(Stored entries)
■ ■ ■

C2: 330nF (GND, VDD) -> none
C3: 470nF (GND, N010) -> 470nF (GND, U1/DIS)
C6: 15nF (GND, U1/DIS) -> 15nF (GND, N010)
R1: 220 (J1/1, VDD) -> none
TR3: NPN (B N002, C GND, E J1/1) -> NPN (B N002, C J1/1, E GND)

■ ■ ■

EXERCISE BRIEF:
Every record above must be printed again exactly.

TASK RESULT:
C2: 330nF (GND, VDD) -> none
C3: 470nF (GND, N010) -> 470nF (GND, U1/DIS)
C6: 15nF (GND, U1/DIS) -> 15nF (GND, N010)
R1: 220 (J1/1, VDD) -> none
TR3: NPN (B N002, C GND, E J1/1) -> NPN (B N002, C J1/1, E GND)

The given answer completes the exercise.